>> start DATA FOR THIS EXERCISE

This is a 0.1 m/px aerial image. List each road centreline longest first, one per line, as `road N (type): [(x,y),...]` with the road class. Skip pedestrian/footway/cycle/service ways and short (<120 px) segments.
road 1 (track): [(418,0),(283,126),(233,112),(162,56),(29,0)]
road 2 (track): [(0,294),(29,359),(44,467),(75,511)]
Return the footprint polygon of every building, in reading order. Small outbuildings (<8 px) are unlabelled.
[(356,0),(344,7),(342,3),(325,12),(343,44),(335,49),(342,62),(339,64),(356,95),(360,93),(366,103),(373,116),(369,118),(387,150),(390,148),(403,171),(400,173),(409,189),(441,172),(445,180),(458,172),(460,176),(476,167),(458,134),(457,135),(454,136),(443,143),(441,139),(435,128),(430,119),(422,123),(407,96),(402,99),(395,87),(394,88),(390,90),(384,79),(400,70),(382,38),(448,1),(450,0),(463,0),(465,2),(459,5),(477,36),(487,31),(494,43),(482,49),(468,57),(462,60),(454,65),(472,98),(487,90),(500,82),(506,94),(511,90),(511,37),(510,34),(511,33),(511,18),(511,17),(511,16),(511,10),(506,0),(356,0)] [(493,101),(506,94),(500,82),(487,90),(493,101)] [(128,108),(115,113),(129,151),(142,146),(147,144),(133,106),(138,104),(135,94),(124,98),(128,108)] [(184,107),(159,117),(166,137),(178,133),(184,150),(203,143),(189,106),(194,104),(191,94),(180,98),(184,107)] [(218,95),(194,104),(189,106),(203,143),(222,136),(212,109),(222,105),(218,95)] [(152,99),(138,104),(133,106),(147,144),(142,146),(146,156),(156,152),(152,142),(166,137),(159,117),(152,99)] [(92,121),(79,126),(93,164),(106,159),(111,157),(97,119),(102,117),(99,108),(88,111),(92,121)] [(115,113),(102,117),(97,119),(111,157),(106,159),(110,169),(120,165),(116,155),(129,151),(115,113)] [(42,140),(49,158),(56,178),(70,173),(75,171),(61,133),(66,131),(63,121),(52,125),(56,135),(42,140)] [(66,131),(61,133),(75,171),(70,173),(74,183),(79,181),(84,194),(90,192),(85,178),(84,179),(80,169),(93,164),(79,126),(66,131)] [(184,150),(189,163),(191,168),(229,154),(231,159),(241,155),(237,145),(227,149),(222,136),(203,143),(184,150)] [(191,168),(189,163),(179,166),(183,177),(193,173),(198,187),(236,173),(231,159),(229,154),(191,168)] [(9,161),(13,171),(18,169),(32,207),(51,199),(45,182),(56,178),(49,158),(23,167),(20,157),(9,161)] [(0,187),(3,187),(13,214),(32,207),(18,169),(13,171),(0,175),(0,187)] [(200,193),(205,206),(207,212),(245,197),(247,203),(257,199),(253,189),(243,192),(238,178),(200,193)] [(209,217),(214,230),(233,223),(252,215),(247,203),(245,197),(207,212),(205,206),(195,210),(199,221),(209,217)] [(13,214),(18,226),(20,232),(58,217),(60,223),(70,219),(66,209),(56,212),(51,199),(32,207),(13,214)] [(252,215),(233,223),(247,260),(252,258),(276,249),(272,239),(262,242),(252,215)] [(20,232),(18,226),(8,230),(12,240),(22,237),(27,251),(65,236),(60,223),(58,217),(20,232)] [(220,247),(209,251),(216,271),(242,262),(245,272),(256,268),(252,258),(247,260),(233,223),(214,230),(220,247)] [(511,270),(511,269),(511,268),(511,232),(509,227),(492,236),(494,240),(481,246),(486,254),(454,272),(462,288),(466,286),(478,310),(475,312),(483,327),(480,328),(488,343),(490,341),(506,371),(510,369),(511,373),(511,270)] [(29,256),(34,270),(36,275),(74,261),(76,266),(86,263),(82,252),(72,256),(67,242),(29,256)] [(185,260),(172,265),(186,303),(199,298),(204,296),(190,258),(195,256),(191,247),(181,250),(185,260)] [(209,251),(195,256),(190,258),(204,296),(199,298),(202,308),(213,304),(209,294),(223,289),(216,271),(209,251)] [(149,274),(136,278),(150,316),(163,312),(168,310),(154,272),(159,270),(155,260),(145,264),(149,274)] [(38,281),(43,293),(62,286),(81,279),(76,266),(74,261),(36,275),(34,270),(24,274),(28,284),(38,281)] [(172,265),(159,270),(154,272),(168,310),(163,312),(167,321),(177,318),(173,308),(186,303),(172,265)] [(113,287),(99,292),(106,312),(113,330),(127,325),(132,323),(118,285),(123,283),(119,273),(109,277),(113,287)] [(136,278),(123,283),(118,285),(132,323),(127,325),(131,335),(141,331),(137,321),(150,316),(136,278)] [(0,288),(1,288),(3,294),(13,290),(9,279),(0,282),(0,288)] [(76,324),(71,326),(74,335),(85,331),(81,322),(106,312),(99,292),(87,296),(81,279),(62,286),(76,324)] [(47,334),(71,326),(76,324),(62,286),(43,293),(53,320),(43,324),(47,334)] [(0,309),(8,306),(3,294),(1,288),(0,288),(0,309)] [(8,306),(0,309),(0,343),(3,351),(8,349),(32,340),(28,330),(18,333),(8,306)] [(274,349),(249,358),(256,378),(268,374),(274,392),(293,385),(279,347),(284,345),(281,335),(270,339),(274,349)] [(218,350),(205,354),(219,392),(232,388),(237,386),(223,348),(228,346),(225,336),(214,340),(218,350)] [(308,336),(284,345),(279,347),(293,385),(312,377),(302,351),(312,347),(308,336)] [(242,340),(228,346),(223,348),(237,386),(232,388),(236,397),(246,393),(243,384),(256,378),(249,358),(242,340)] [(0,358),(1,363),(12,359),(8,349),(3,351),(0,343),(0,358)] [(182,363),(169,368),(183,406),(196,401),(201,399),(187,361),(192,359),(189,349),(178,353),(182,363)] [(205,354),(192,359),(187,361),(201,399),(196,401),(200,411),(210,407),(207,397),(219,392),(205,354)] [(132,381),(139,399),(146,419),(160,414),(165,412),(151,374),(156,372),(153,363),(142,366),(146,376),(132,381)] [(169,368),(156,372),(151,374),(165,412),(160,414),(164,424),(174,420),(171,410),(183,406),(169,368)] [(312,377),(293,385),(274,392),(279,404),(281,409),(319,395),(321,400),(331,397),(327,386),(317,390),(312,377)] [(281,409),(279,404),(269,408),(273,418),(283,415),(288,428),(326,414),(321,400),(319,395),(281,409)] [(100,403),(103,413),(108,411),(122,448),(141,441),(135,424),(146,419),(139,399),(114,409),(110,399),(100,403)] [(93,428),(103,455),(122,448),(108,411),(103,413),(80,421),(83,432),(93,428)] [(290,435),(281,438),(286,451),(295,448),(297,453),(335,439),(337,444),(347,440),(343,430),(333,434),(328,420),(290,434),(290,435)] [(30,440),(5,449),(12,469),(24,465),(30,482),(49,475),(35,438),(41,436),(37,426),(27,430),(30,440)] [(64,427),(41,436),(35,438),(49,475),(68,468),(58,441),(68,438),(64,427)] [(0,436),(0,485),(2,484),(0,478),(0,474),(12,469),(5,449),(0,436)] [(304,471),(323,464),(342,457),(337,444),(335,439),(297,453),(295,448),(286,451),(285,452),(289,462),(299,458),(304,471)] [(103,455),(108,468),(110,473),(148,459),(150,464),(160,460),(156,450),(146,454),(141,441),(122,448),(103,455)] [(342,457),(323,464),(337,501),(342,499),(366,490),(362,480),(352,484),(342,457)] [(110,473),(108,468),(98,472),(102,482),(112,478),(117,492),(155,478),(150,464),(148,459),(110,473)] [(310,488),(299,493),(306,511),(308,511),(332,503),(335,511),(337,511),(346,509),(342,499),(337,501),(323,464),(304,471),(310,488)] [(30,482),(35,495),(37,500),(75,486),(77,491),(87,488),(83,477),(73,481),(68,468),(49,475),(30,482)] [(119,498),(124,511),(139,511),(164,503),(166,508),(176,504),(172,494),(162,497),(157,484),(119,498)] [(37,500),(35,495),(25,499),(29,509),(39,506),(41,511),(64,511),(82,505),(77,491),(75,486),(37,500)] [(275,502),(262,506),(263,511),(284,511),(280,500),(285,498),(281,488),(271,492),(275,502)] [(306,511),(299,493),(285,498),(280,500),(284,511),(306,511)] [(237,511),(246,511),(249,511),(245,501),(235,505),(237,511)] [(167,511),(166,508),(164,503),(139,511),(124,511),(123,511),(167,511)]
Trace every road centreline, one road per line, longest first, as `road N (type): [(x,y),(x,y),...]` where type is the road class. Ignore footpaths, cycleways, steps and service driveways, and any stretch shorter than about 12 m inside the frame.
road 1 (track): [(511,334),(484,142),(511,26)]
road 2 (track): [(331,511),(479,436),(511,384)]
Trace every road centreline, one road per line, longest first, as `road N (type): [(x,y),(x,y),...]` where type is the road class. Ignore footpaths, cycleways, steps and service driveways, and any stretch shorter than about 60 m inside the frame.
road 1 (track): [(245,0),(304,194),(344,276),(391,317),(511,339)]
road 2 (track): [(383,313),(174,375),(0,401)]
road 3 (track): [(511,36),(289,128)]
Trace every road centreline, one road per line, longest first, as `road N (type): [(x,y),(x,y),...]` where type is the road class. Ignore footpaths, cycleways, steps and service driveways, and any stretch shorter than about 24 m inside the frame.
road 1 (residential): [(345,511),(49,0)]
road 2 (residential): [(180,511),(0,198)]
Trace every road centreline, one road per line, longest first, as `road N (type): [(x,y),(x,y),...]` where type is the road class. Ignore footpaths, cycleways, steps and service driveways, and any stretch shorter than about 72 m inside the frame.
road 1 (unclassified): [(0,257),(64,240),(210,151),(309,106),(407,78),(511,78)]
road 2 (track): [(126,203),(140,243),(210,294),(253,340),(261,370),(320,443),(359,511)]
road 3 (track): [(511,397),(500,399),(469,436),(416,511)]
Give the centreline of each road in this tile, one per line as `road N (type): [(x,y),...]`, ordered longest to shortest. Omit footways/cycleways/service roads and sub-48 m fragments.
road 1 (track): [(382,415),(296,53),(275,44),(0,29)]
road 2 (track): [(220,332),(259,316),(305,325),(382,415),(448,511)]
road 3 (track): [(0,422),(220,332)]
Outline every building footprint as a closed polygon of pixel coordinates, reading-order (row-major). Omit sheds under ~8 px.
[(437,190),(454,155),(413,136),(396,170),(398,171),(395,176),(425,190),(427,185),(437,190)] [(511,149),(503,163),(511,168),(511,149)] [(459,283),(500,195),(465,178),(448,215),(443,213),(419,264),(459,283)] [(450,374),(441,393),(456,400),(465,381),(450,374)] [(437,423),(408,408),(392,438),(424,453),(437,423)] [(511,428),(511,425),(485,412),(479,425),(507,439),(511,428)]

>> end DATA FOR THIS EXERCISE

**TASK REQUIREMENTS**
Copy out the lines of the listing word for word, starting with the line that contains "60 m inside the frame." and ending with the line that contains "road 3 (track): [(0,422),(220,332)]", both included.

**SOLUTION TO THIS PROBLEM**
Trace every road centreline, one road per line, longest first, as `road N (type): [(x,y),(x,y),...]` where type is the road class. Ignore footpaths, cycleways, steps and service driveways, and any stretch shorter than about 60 m inside the frame.
road 1 (track): [(245,0),(304,194),(344,276),(391,317),(511,339)]
road 2 (track): [(383,313),(174,375),(0,401)]
road 3 (track): [(511,36),(289,128)]
Trace every road centreline, one road per line, longest first, as `road N (type): [(x,y),(x,y),...]` where type is the road class. Ignore footpaths, cycleways, steps and service driveways, and any stretch shorter than about 24 m inside the frame.
road 1 (residential): [(345,511),(49,0)]
road 2 (residential): [(180,511),(0,198)]
Trace every road centreline, one road per line, longest first, as `road N (type): [(x,y),(x,y),...]` where type is the road class. Ignore footpaths, cycleways, steps and service driveways, and any stretch shorter than about 72 m inside the frame.
road 1 (unclassified): [(0,257),(64,240),(210,151),(309,106),(407,78),(511,78)]
road 2 (track): [(126,203),(140,243),(210,294),(253,340),(261,370),(320,443),(359,511)]
road 3 (track): [(511,397),(500,399),(469,436),(416,511)]
Give the centreline of each road in this tile, one per line as `road N (type): [(x,y),...]`, ordered longest to shortest. Omit footways/cycleways/service roads and sub-48 m fragments.
road 1 (track): [(382,415),(296,53),(275,44),(0,29)]
road 2 (track): [(220,332),(259,316),(305,325),(382,415),(448,511)]
road 3 (track): [(0,422),(220,332)]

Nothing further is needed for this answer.